DIRECTIONS => Your copy should match the listing below word for word, with no images in it.

MATERIAL PROVIDED =>
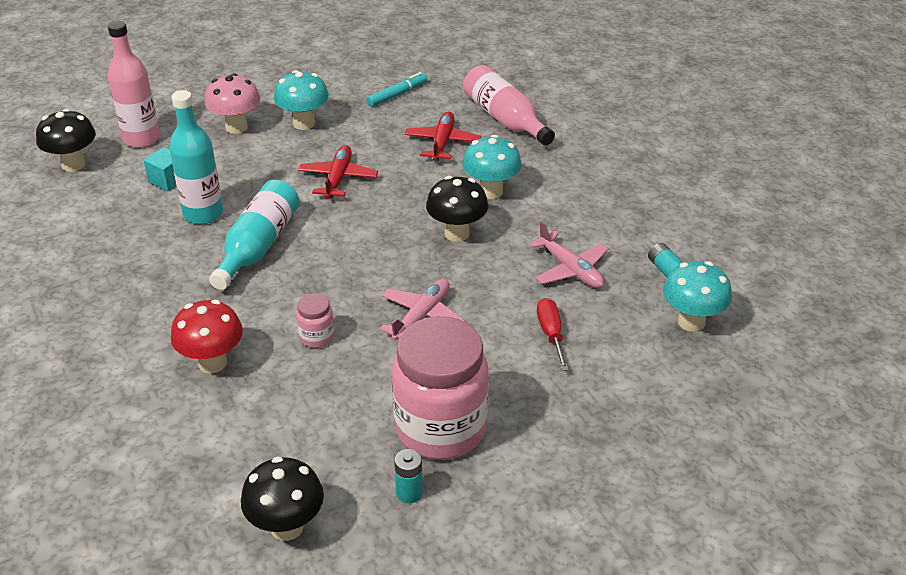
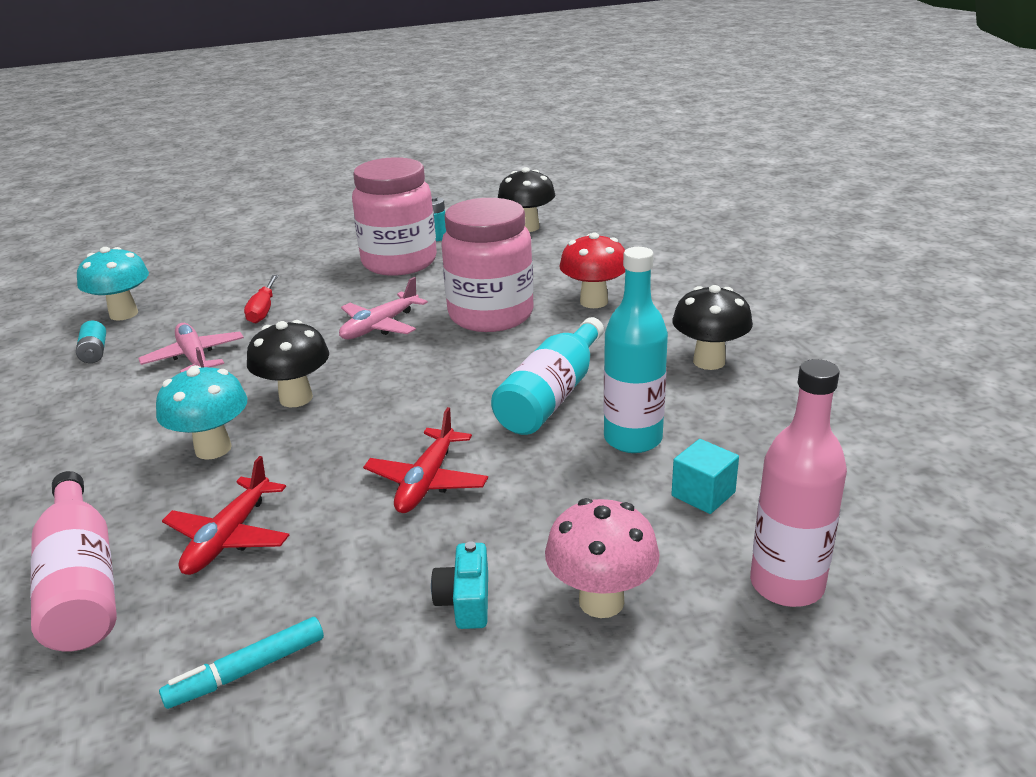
camera: 170 degrees left, 10 degrees down
black mushroom [36,109,96,172] -> black mushroom moved to [672,285,753,370]
turquoise mushroom [274,70,329,130] -> turquoise camera [431,541,488,629]
pink jar [296,293,334,348] -> pink jar [441,198,533,332], size x2.37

TASK ANSWER =>
camera: 170 degrees left, 10 degrees down
black mushroom [36,109,96,172] -> black mushroom moved to [672,285,753,370]
turquoise mushroom [274,70,329,130] -> turquoise camera [431,541,488,629]
pink jar [296,293,334,348] -> pink jar [441,198,533,332], size x2.37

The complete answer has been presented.